Line by line, set down all the data below exactly, omitting any picture.
┌──
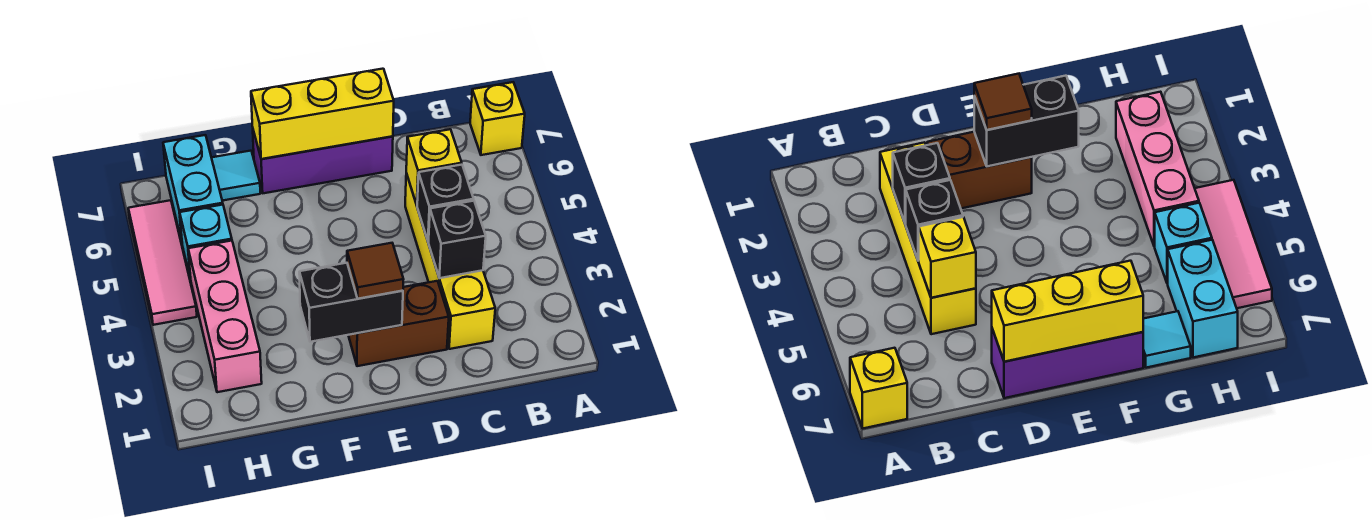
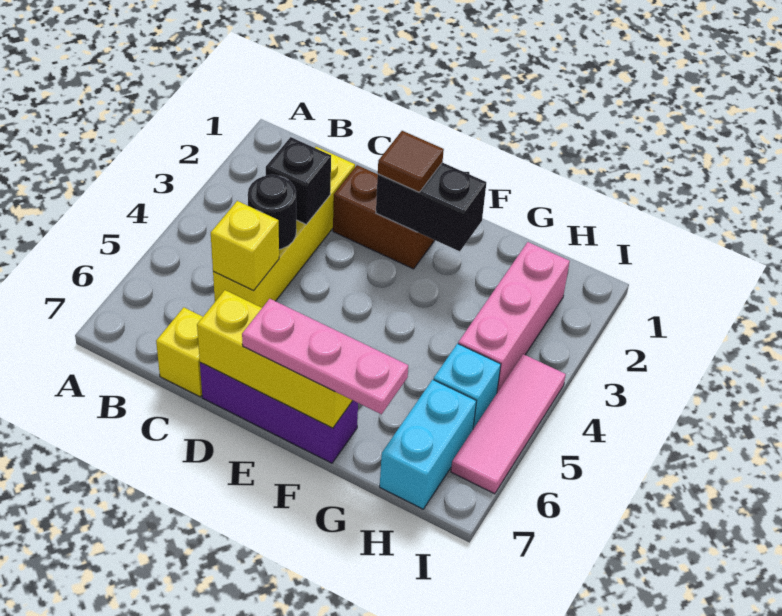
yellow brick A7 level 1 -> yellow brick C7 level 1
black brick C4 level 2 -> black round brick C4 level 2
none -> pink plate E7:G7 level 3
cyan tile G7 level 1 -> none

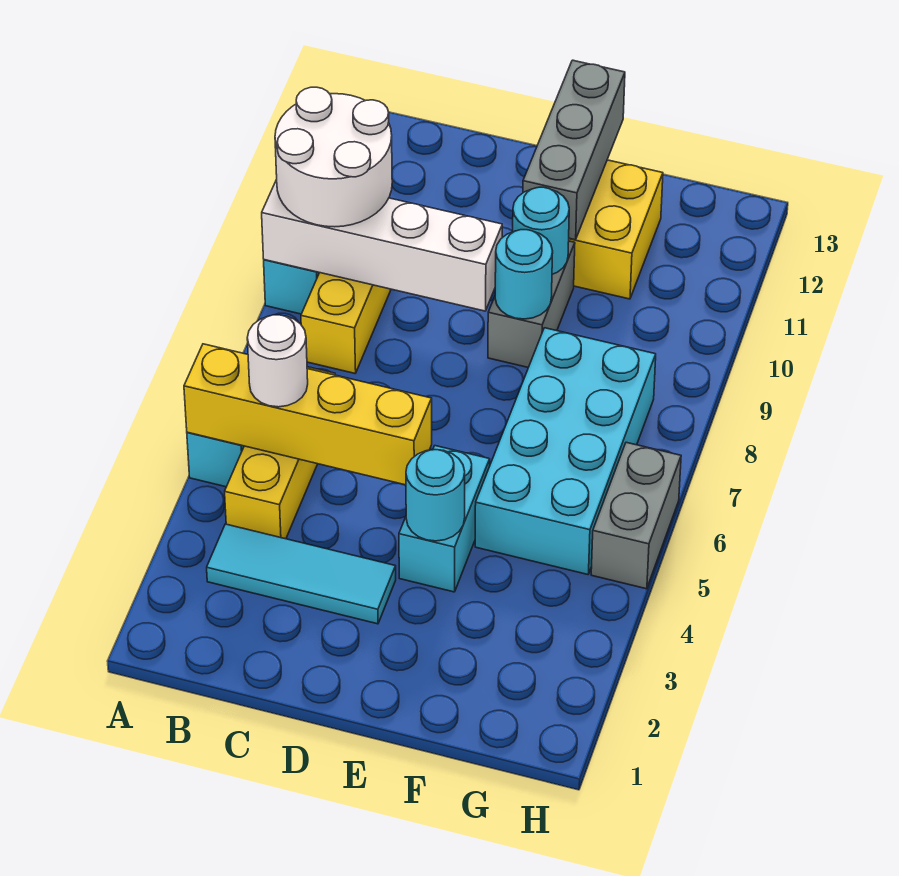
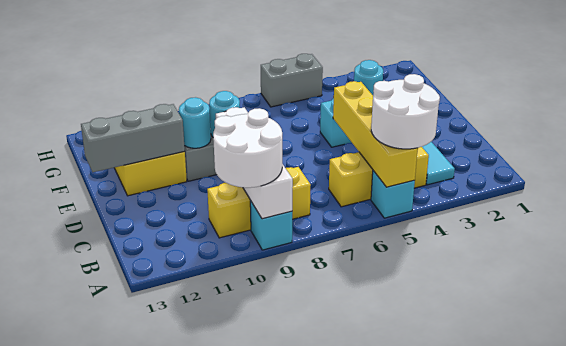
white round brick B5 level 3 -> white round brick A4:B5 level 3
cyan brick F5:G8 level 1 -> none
└──
- **Result below**:
yellow brick A7 level 1 -> yellow brick C7 level 1
black brick C4 level 2 -> black round brick C4 level 2
none -> pink plate E7:G7 level 3
cyan tile G7 level 1 -> none

white round brick B5 level 3 -> white round brick A4:B5 level 3
cyan brick F5:G8 level 1 -> none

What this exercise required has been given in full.